(Items from a data source)

--- --- ---

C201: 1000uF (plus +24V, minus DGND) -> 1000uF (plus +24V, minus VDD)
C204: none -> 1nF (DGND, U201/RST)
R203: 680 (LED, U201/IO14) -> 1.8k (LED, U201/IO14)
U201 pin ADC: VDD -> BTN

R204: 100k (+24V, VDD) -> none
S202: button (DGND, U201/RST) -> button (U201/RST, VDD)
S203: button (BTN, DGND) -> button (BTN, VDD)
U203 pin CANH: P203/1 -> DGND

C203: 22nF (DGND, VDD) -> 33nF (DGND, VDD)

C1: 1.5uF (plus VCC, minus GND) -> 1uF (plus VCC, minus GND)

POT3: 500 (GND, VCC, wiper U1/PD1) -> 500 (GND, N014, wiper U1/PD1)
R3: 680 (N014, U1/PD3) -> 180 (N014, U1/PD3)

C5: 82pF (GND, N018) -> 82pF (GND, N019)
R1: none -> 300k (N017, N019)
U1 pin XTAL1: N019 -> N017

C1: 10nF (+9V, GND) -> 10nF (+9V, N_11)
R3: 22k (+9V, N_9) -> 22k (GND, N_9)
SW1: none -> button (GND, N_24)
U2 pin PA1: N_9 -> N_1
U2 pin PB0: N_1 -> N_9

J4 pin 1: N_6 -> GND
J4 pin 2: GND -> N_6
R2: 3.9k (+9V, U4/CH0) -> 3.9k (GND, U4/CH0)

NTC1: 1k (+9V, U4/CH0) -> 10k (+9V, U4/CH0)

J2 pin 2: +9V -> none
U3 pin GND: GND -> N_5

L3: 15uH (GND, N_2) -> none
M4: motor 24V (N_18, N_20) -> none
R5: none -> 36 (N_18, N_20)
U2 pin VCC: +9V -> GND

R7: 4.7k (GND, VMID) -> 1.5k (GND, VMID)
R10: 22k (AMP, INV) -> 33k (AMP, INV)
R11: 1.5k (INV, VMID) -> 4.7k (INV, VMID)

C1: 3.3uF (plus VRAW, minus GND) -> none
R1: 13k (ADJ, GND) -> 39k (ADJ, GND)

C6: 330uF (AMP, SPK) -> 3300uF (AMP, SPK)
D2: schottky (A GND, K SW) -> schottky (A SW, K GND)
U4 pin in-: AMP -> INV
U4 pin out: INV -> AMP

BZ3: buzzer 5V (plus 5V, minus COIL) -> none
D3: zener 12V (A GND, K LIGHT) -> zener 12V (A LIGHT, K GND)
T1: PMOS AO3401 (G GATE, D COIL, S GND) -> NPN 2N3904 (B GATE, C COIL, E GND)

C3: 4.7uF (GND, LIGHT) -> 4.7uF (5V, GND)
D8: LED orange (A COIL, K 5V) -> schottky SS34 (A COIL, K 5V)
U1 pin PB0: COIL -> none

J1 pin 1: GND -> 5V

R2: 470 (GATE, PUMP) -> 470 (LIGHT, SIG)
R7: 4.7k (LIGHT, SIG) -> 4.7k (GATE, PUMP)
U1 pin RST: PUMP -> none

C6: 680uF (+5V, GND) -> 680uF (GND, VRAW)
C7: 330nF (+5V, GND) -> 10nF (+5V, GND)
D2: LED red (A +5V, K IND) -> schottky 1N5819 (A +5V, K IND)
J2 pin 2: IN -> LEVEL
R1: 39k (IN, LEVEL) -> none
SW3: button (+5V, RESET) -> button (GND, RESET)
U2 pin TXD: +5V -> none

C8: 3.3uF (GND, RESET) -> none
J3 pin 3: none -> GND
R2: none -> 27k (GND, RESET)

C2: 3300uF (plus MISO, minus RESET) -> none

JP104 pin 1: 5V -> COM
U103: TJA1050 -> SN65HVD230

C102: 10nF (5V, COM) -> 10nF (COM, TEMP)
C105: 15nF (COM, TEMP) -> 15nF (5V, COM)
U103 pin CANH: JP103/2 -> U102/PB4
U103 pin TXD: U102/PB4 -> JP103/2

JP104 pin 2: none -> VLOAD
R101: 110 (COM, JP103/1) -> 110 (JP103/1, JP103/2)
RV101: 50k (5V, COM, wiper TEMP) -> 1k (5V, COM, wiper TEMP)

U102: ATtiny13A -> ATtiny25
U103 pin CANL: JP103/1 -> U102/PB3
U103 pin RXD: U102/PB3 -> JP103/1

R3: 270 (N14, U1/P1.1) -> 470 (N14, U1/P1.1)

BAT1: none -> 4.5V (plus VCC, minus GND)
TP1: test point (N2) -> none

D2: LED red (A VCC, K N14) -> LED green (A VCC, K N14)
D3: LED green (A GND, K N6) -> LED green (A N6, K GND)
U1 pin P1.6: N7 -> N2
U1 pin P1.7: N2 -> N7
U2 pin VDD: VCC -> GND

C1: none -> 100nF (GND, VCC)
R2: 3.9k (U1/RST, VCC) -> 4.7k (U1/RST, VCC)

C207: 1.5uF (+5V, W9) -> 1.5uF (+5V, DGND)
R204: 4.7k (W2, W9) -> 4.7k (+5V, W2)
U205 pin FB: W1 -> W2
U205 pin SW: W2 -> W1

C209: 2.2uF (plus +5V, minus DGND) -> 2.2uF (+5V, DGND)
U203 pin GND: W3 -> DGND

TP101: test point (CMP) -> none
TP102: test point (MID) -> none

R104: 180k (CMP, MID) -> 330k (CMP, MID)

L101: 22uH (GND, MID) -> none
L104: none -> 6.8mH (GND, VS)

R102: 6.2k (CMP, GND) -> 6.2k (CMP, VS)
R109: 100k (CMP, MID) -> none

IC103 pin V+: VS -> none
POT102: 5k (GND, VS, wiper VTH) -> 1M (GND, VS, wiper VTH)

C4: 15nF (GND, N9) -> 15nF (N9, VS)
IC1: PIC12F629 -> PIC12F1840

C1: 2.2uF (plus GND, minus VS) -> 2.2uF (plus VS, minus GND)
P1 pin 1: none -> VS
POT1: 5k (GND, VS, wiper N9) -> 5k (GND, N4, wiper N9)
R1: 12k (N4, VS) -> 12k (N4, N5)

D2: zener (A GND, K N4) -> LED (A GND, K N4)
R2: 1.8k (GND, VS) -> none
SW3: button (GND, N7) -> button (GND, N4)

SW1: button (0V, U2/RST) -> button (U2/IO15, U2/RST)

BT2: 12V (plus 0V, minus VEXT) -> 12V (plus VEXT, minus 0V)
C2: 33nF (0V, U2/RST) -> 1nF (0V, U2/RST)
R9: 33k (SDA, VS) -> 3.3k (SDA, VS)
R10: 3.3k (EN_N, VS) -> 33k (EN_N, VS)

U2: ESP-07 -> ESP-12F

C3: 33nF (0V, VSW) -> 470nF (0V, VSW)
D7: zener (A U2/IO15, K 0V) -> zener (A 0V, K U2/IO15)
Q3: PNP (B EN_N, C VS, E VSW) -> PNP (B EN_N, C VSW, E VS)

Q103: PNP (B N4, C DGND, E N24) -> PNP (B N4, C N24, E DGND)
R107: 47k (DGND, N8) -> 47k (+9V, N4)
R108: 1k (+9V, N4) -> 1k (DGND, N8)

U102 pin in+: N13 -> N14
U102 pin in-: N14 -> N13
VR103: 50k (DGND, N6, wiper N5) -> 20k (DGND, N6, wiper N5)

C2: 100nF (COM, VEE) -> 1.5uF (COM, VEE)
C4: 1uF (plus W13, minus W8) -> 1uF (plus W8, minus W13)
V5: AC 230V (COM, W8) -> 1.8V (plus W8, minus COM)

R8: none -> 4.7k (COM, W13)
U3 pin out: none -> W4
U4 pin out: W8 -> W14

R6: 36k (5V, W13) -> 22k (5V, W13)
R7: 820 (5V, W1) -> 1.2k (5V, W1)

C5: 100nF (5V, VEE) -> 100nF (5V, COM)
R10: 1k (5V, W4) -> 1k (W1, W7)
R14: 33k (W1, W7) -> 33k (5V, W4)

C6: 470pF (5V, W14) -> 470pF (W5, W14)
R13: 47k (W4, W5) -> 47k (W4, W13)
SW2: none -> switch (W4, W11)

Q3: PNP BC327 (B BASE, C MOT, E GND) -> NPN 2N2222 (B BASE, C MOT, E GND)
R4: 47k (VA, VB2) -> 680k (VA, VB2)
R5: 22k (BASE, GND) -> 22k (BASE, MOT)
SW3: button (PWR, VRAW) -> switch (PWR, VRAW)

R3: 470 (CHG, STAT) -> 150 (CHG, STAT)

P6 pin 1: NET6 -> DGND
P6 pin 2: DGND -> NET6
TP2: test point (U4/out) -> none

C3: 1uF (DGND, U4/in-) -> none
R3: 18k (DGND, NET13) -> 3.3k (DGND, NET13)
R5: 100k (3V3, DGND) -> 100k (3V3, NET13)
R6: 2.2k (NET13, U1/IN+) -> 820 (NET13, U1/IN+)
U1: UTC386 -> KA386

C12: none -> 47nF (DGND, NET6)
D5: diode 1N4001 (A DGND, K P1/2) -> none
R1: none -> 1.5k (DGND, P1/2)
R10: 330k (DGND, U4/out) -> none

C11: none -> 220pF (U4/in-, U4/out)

--- --- ---

- WHAT THE TASK REQUIRES
Of all the entries above, repeat only the lines from the line that has "POT1: 5k (GND, VS, wiper" to the line that has "R7: 820 (5V, W1) -> 1.2k (5V, W1)", both lines included, exactly.

- ANSWER TO THIS PROBLEM
POT1: 5k (GND, VS, wiper N9) -> 5k (GND, N4, wiper N9)
R1: 12k (N4, VS) -> 12k (N4, N5)

D2: zener (A GND, K N4) -> LED (A GND, K N4)
R2: 1.8k (GND, VS) -> none
SW3: button (GND, N7) -> button (GND, N4)

SW1: button (0V, U2/RST) -> button (U2/IO15, U2/RST)

BT2: 12V (plus 0V, minus VEXT) -> 12V (plus VEXT, minus 0V)
C2: 33nF (0V, U2/RST) -> 1nF (0V, U2/RST)
R9: 33k (SDA, VS) -> 3.3k (SDA, VS)
R10: 3.3k (EN_N, VS) -> 33k (EN_N, VS)

U2: ESP-07 -> ESP-12F

C3: 33nF (0V, VSW) -> 470nF (0V, VSW)
D7: zener (A U2/IO15, K 0V) -> zener (A 0V, K U2/IO15)
Q3: PNP (B EN_N, C VS, E VSW) -> PNP (B EN_N, C VSW, E VS)

Q103: PNP (B N4, C DGND, E N24) -> PNP (B N4, C N24, E DGND)
R107: 47k (DGND, N8) -> 47k (+9V, N4)
R108: 1k (+9V, N4) -> 1k (DGND, N8)

U102 pin in+: N13 -> N14
U102 pin in-: N14 -> N13
VR103: 50k (DGND, N6, wiper N5) -> 20k (DGND, N6, wiper N5)

C2: 100nF (COM, VEE) -> 1.5uF (COM, VEE)
C4: 1uF (plus W13, minus W8) -> 1uF (plus W8, minus W13)
V5: AC 230V (COM, W8) -> 1.8V (plus W8, minus COM)

R8: none -> 4.7k (COM, W13)
U3 pin out: none -> W4
U4 pin out: W8 -> W14

R6: 36k (5V, W13) -> 22k (5V, W13)
R7: 820 (5V, W1) -> 1.2k (5V, W1)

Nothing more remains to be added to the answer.